= THE TASK =
Transcribe all data verbatim. Skip the pictures.
---------- THE INPUT
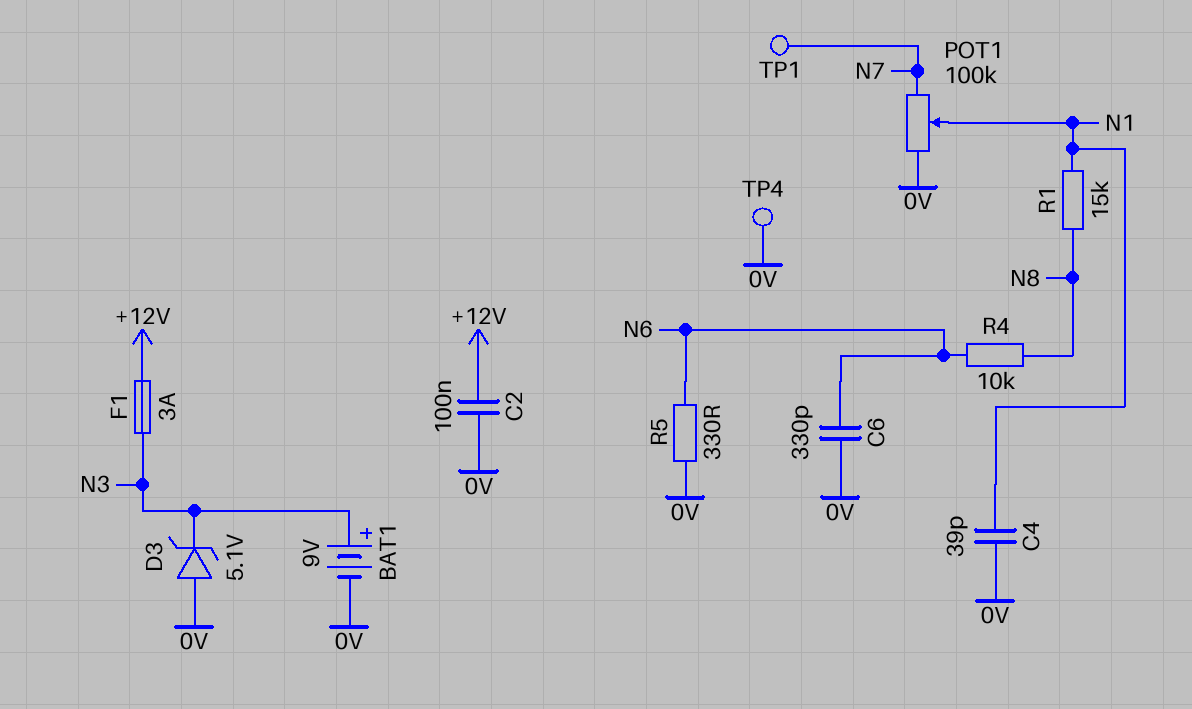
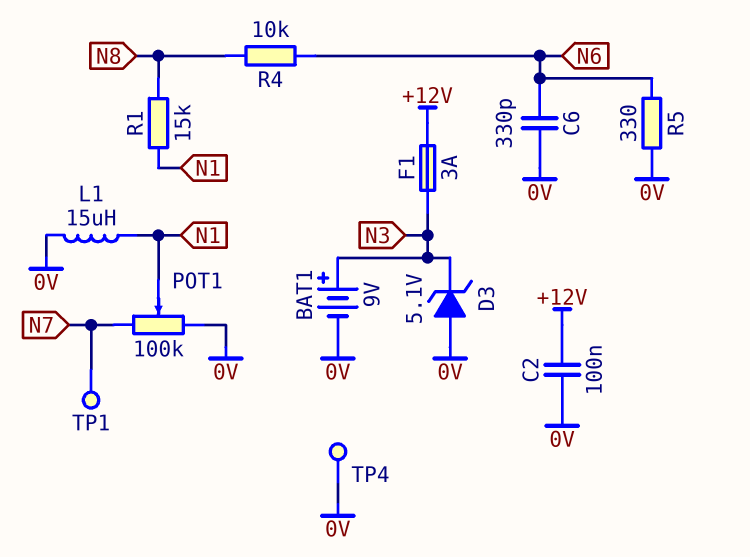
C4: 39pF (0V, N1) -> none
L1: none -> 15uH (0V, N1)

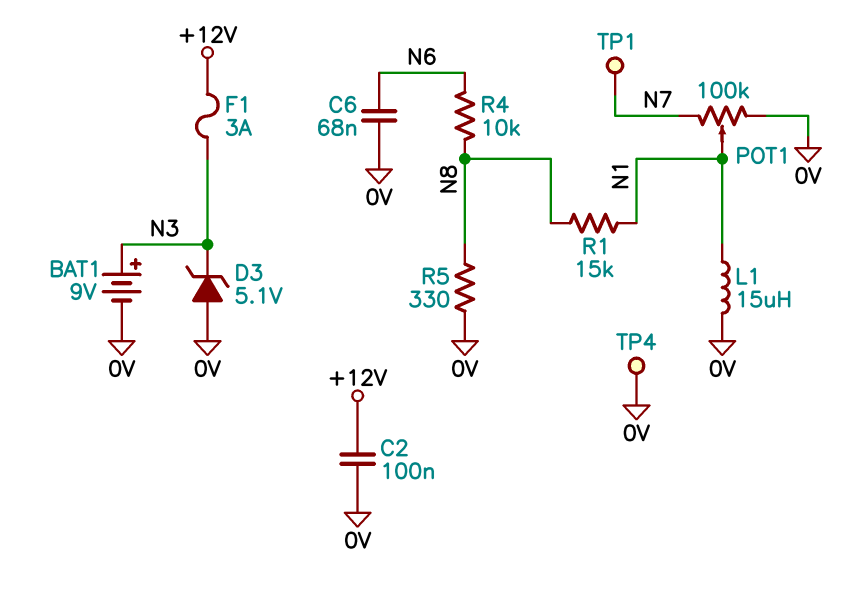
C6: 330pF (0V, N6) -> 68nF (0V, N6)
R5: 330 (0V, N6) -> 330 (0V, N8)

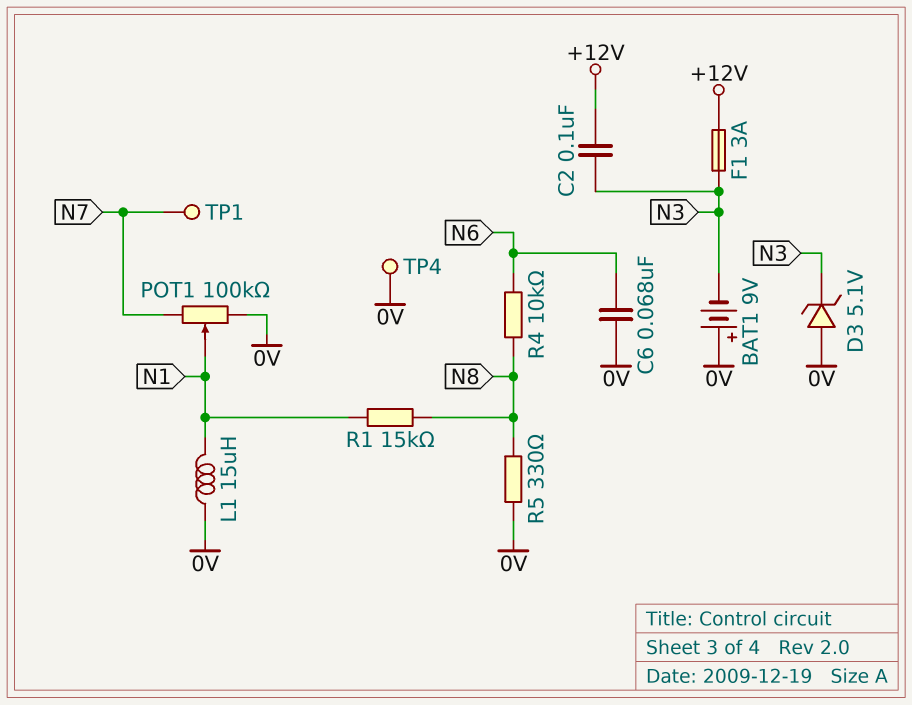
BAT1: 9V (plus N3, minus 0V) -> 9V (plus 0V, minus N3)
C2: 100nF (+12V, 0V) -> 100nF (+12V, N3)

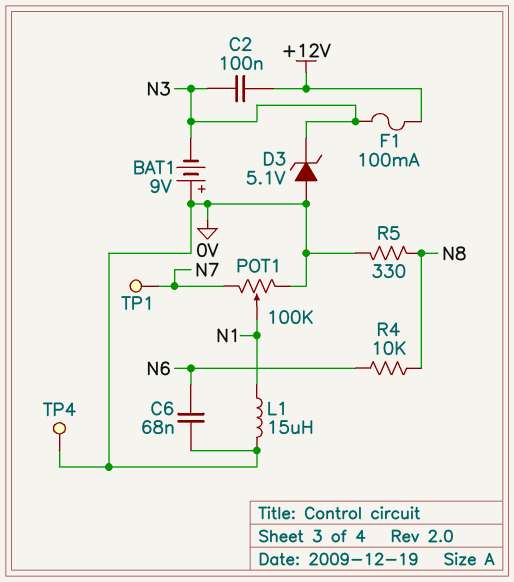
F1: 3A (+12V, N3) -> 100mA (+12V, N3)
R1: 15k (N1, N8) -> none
--------------------
= TASK RESPONSE =
C4: 39pF (0V, N1) -> none
L1: none -> 15uH (0V, N1)

C6: 330pF (0V, N6) -> 68nF (0V, N6)
R5: 330 (0V, N6) -> 330 (0V, N8)

BAT1: 9V (plus N3, minus 0V) -> 9V (plus 0V, minus N3)
C2: 100nF (+12V, 0V) -> 100nF (+12V, N3)

F1: 3A (+12V, N3) -> 100mA (+12V, N3)
R1: 15k (N1, N8) -> none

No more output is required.